* _Provided material_
☆ ☆ ☆

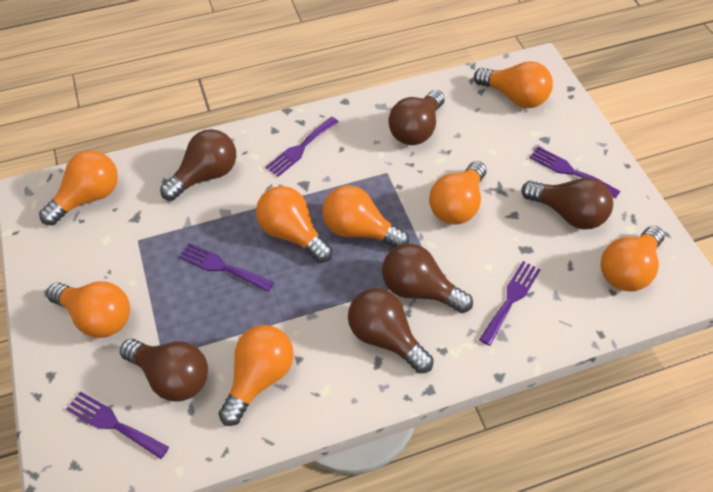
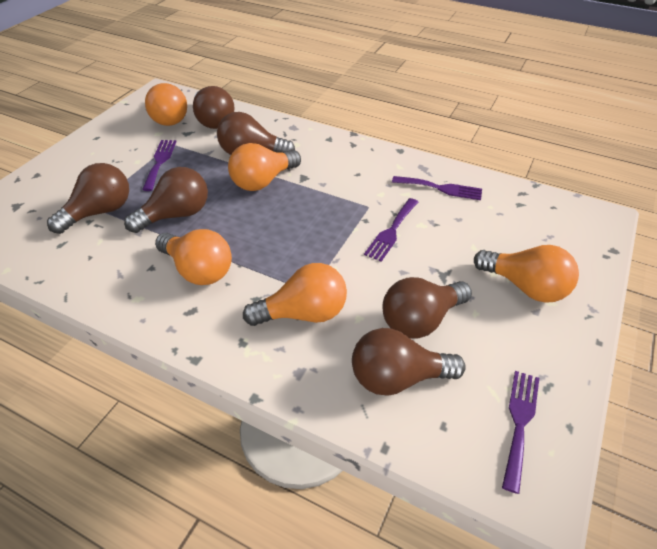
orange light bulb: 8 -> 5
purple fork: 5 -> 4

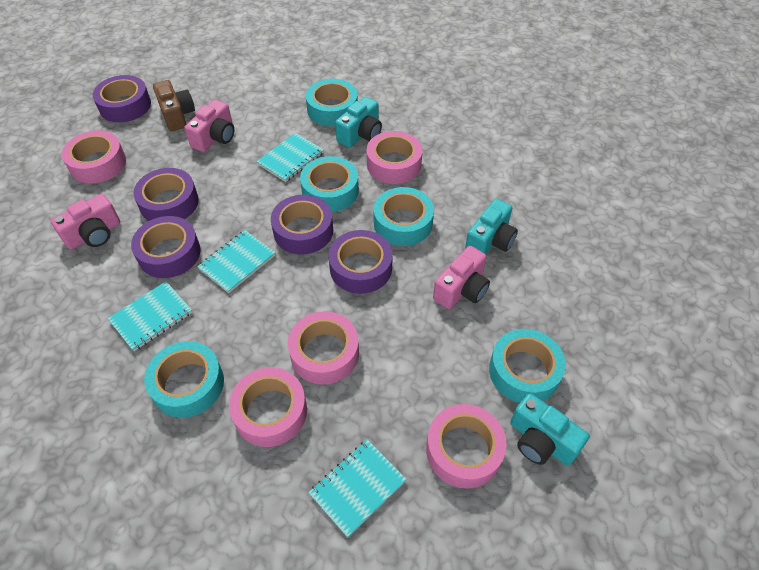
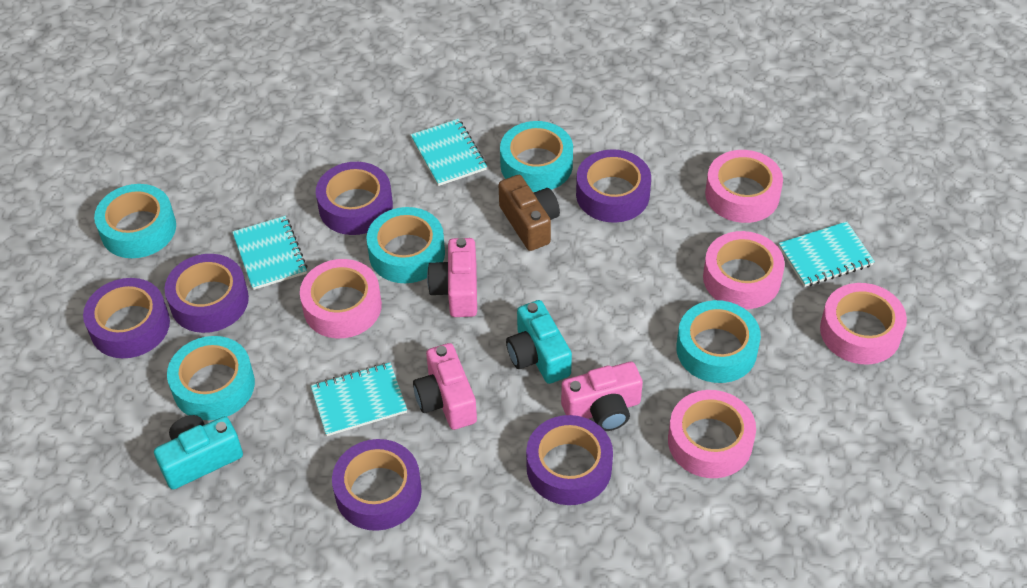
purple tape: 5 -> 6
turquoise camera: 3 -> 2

☆ ☆ ☆

* _Task to complete_
Extract every line of the data exactly; pictures stay out.

* _Written reply_
orange light bulb: 8 -> 5
purple fork: 5 -> 4

purple tape: 5 -> 6
turquoise camera: 3 -> 2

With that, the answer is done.